> [Task]:
Starting with the line that holds "white 1x2 brick [490,228,599,329]", repeat each line through the last one below, exactly. Pictures stay out.

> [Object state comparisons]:

--- --- ---

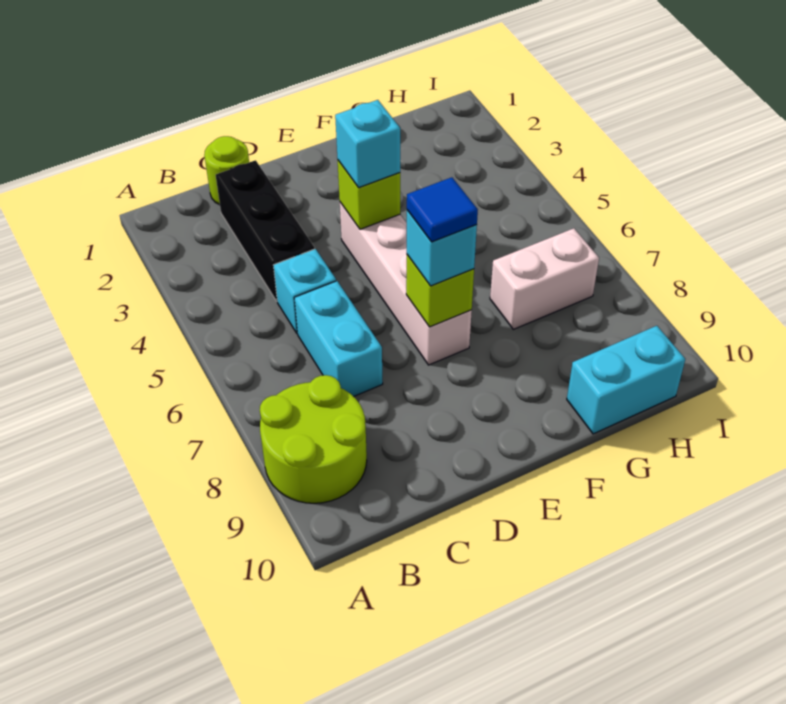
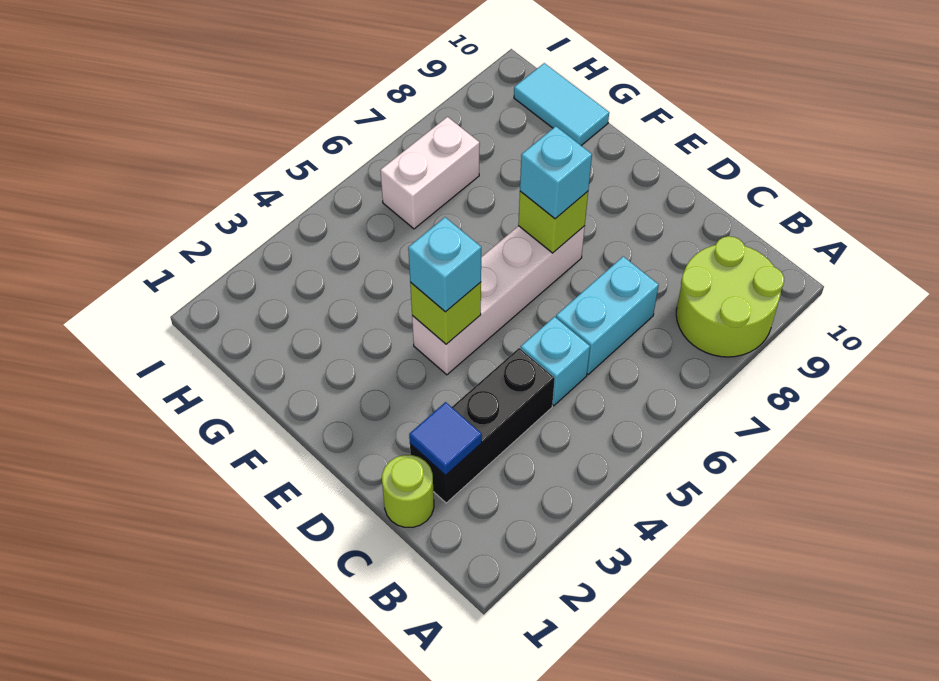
blue 1x1 tile [407,177,478,242] -> blue 1x1 tile moved to [409,402,482,476]
white 1x2 brick [490,228,599,329] -> white 1x2 brick turned to [380,117,480,229]
cyan 1x2 brick [567,326,685,434] -> cyan 1x2 tile [514,63,609,145]

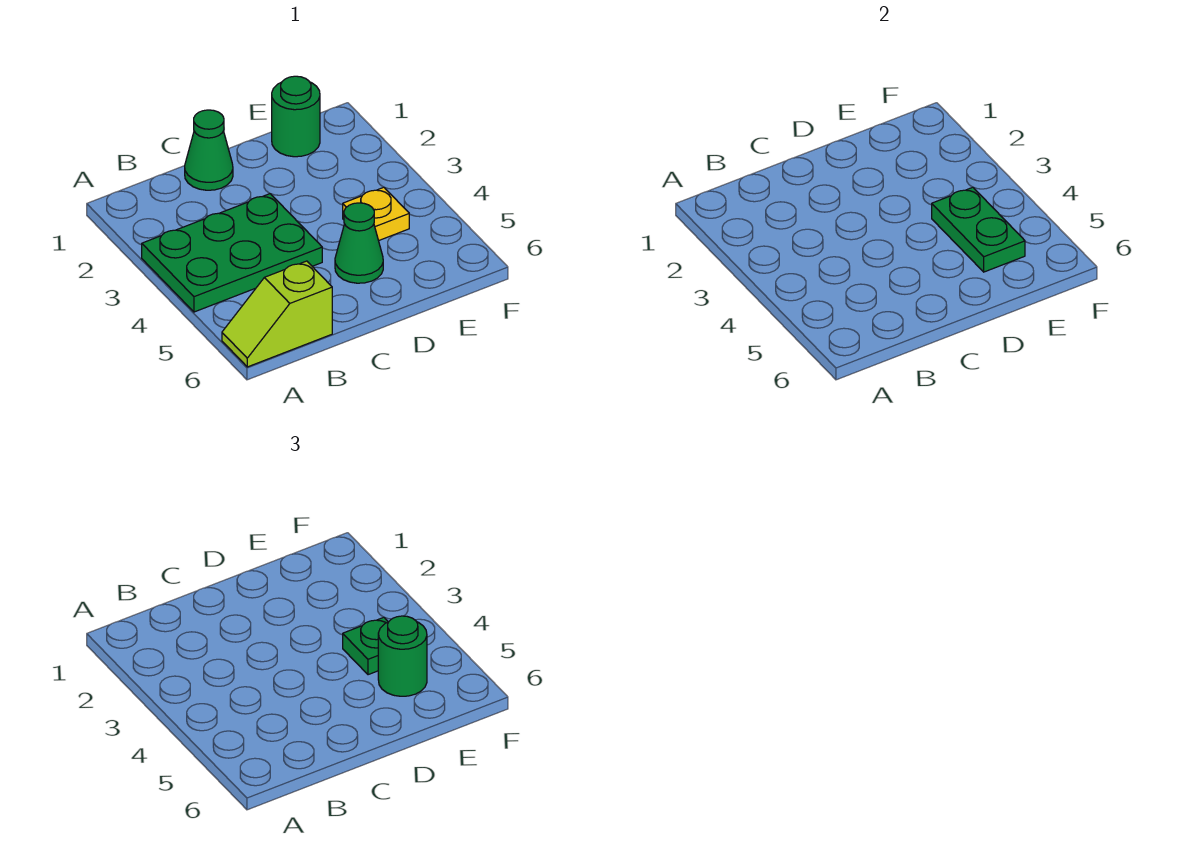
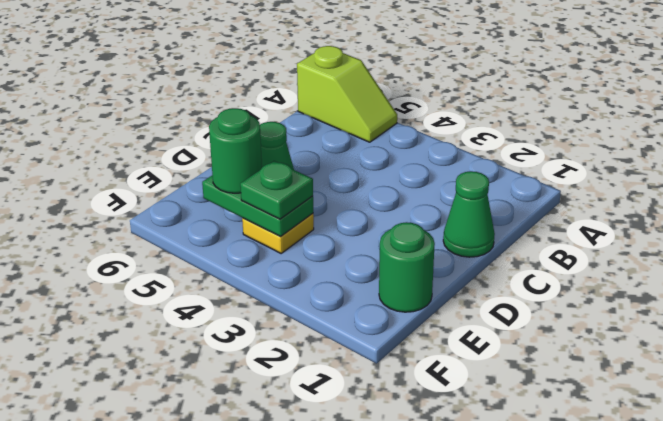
green 2x3 plate [142,194,322,312] -> none
lime 1x2 slope [222,261,332,367] -> lime 1x2 slope turned to [297,46,397,142]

--- --- ---

> [Solution to the problem]:
white 1x2 brick [490,228,599,329] -> white 1x2 brick turned to [380,117,480,229]
cyan 1x2 brick [567,326,685,434] -> cyan 1x2 tile [514,63,609,145]

green 2x3 plate [142,194,322,312] -> none
lime 1x2 slope [222,261,332,367] -> lime 1x2 slope turned to [297,46,397,142]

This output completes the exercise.